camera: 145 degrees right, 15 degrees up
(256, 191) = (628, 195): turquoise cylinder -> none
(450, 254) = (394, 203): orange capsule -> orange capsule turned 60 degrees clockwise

________________

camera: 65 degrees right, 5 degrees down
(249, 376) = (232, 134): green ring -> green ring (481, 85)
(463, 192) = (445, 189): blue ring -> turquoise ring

________________

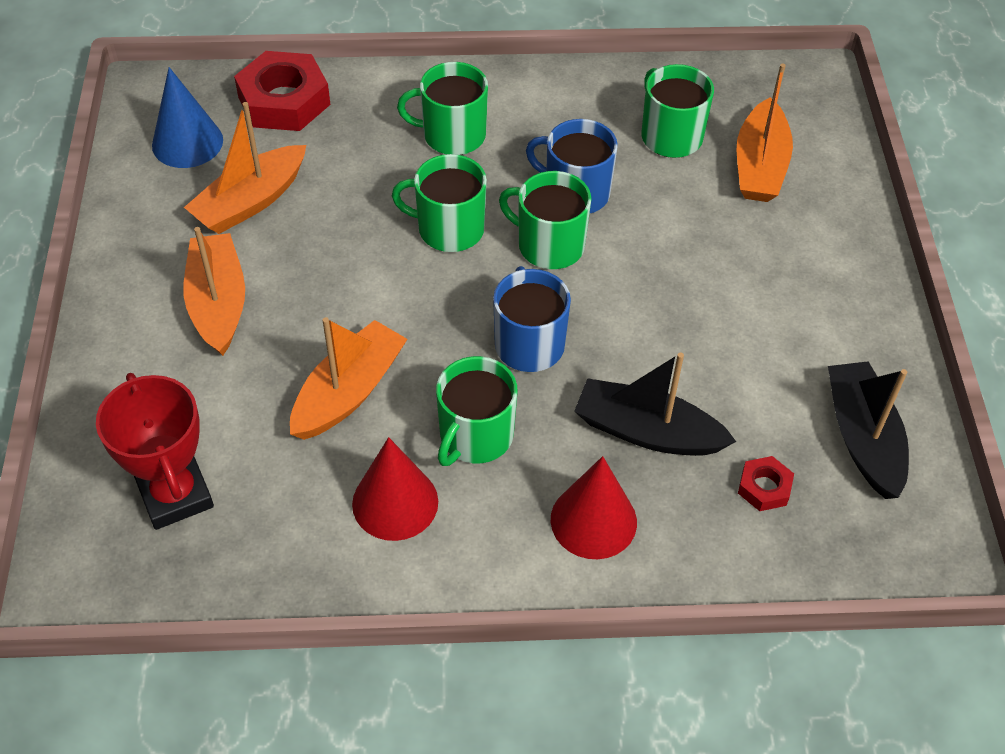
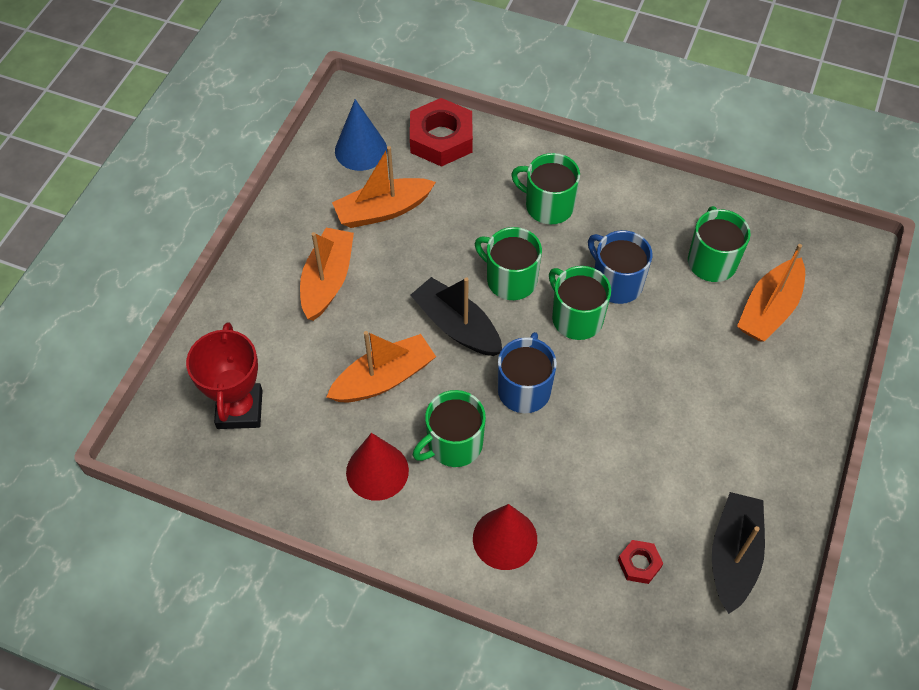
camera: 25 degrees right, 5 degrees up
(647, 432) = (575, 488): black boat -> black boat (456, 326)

________________

For the records above, state how many lines contain "right", and nothing more.

3